> [YOUR INSTRUCTIONS] From the listing below, set down exactly the lines between the one holding "black notebook: 3 -> 1" and the one holding "brown fork: 2 -> 5", inclusive. No other line is wanted.
── DATASET CONTENT
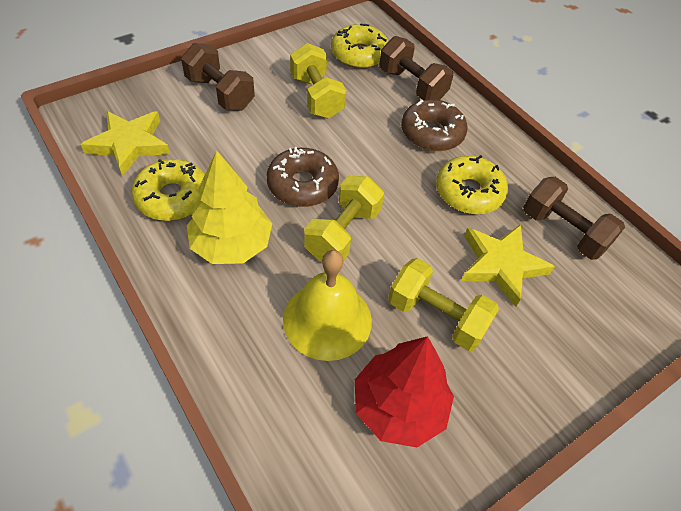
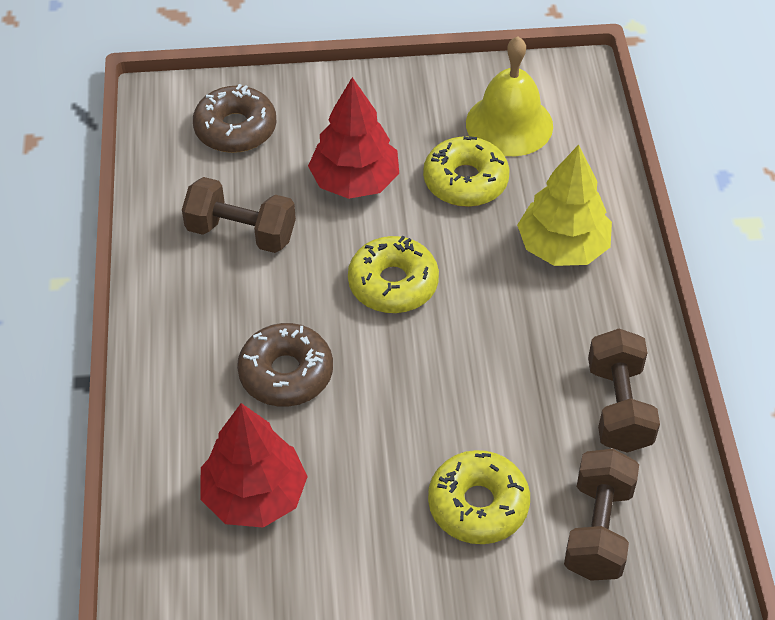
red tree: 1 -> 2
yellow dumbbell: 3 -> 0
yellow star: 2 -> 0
────
── DATASET CONTENT
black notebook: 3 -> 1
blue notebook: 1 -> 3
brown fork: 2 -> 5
────
> [RESPONSE BOX]
black notebook: 3 -> 1
blue notebook: 1 -> 3
brown fork: 2 -> 5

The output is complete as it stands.